Input data section start
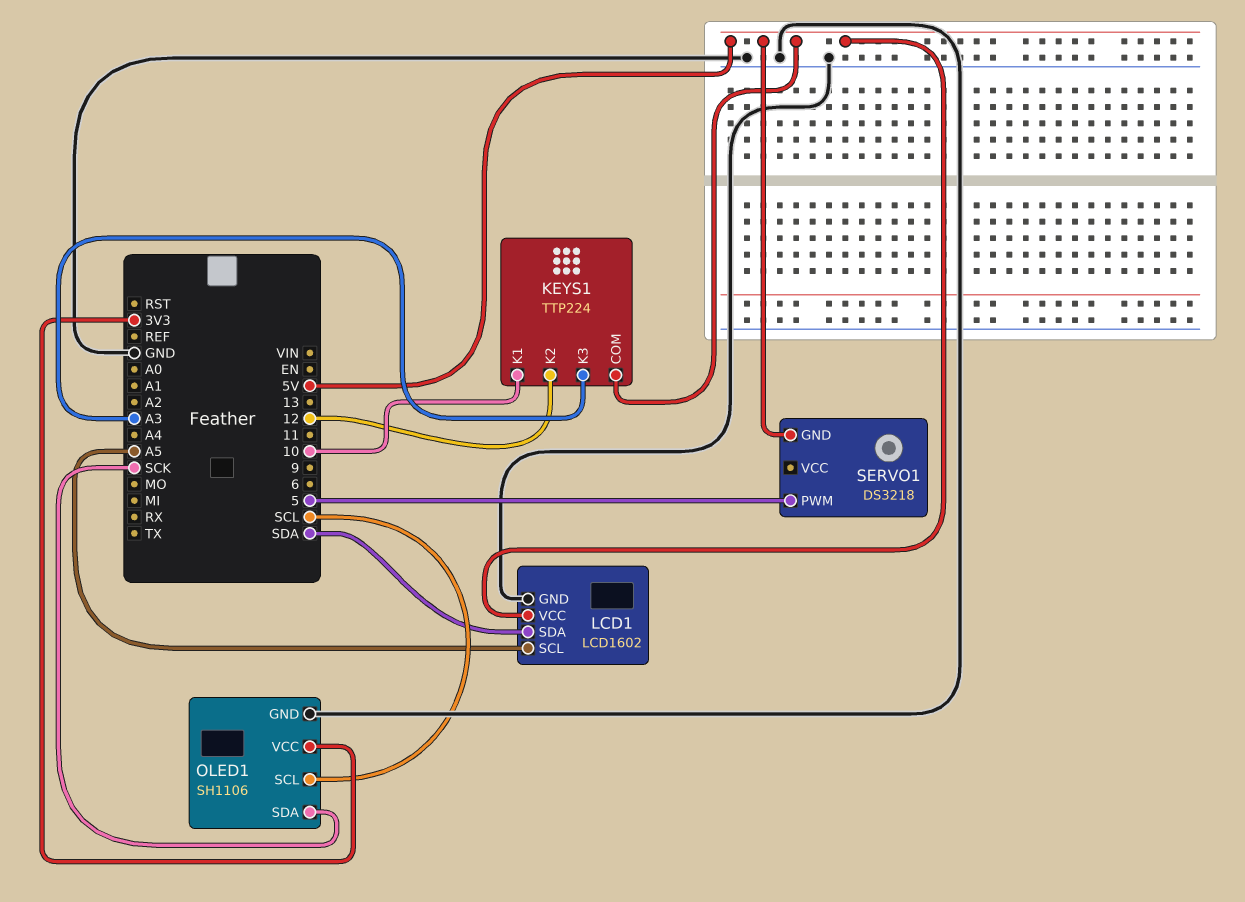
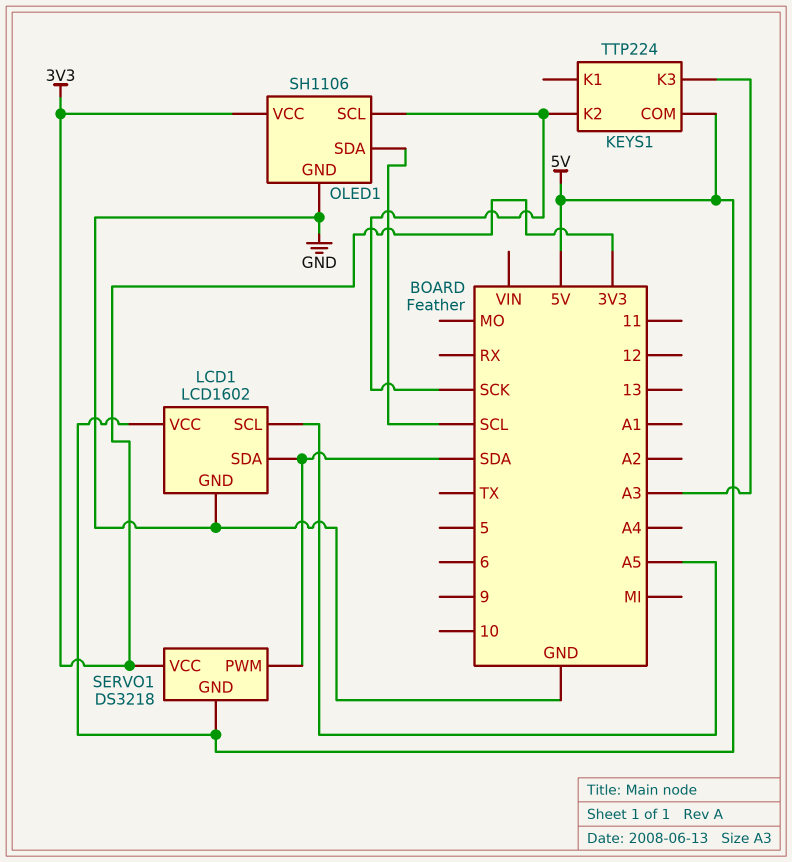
KEYS1 pin K1: 10 -> none
KEYS1 pin K2: 12 -> SCK
OLED1 pin SCL: SCL -> SCK
OLED1 pin SDA: SCK -> SCL
SERVO1 pin PWM: 5 -> SDA
SERVO1 pin VCC: none -> 3V3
Input data section end
• **Aim of the task**
Every entry should come back exactly as written, only without images.

• **Solution for this task**
KEYS1 pin K1: 10 -> none
KEYS1 pin K2: 12 -> SCK
OLED1 pin SCL: SCL -> SCK
OLED1 pin SDA: SCK -> SCL
SERVO1 pin PWM: 5 -> SDA
SERVO1 pin VCC: none -> 3V3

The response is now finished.